SOURCE DATA:
== == ==

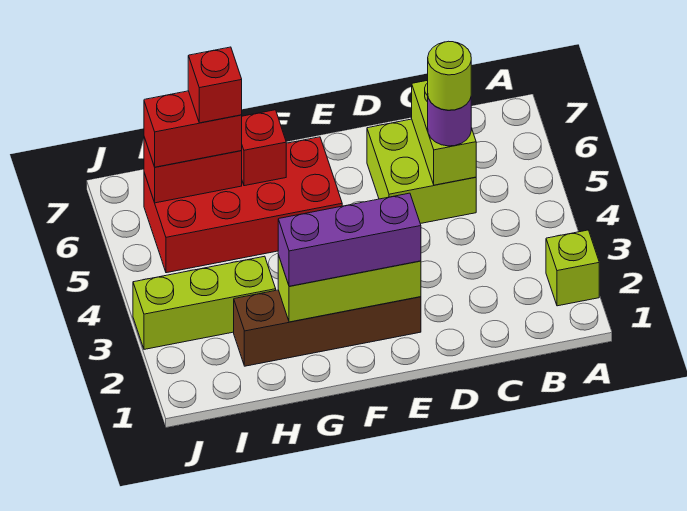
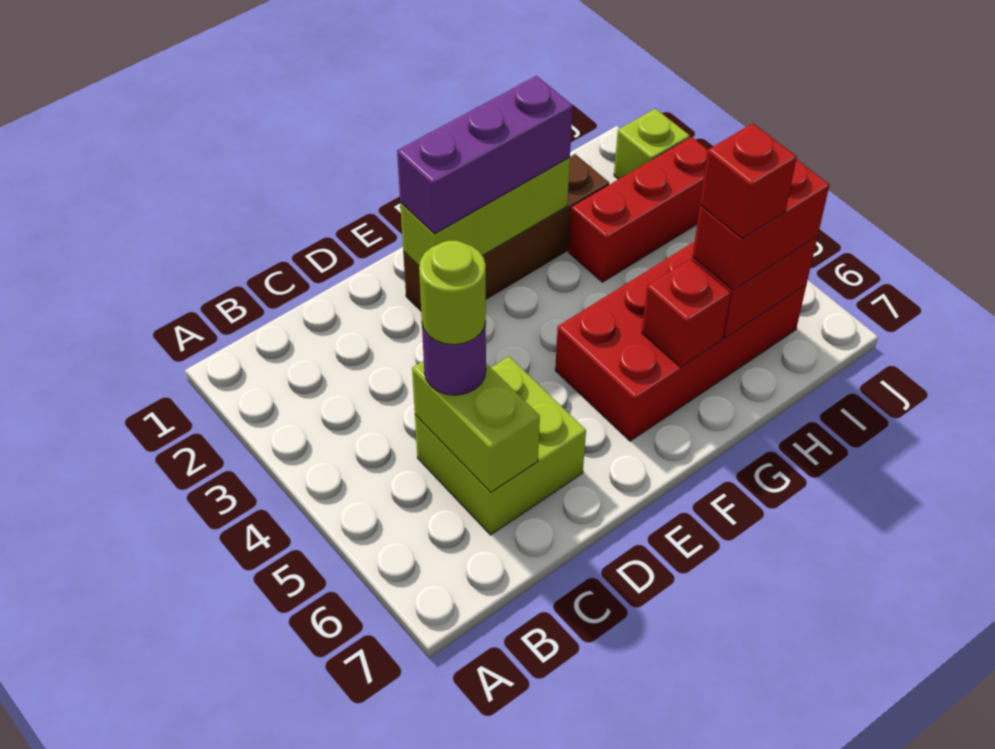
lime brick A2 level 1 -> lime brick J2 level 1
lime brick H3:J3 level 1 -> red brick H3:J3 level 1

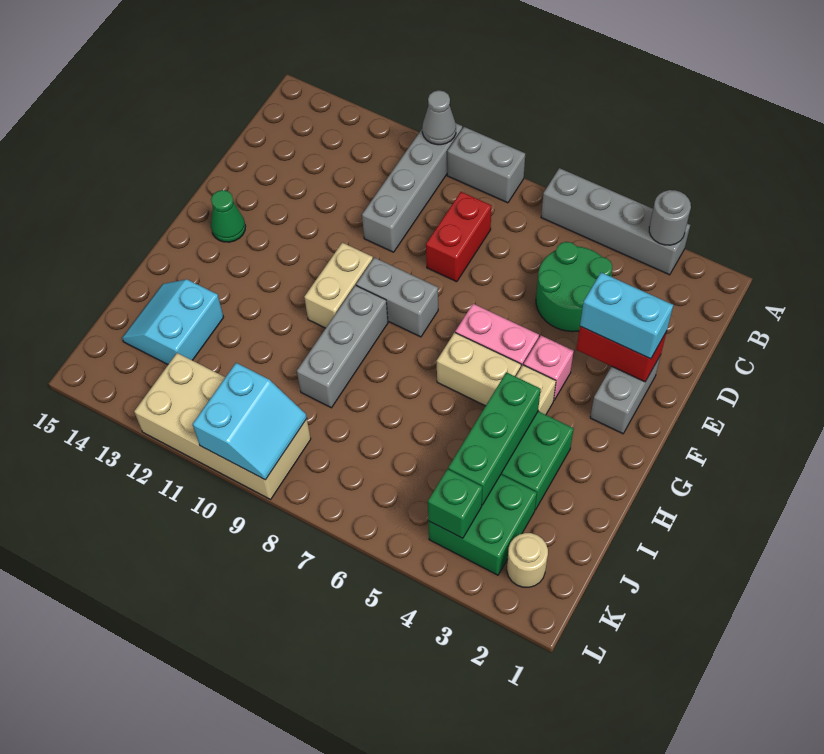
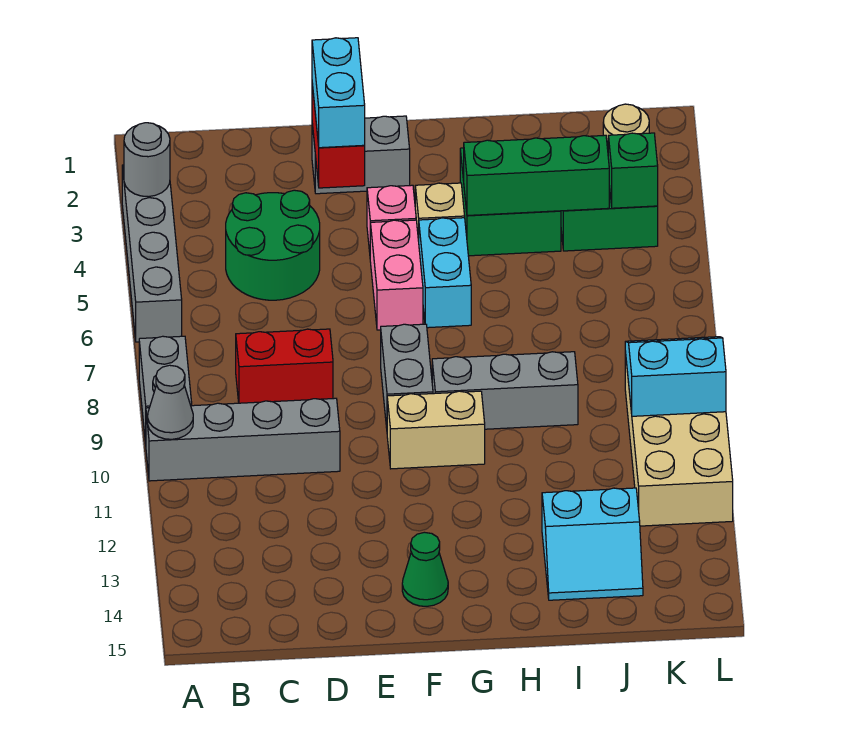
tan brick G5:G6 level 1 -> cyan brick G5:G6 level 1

== == ==

TASK DESCRIPTION: Every line above is to be duplicated exactly; no picture should be carried over.

SOLUTION TO THIS EXERCISE:
lime brick A2 level 1 -> lime brick J2 level 1
lime brick H3:J3 level 1 -> red brick H3:J3 level 1

tan brick G5:G6 level 1 -> cyan brick G5:G6 level 1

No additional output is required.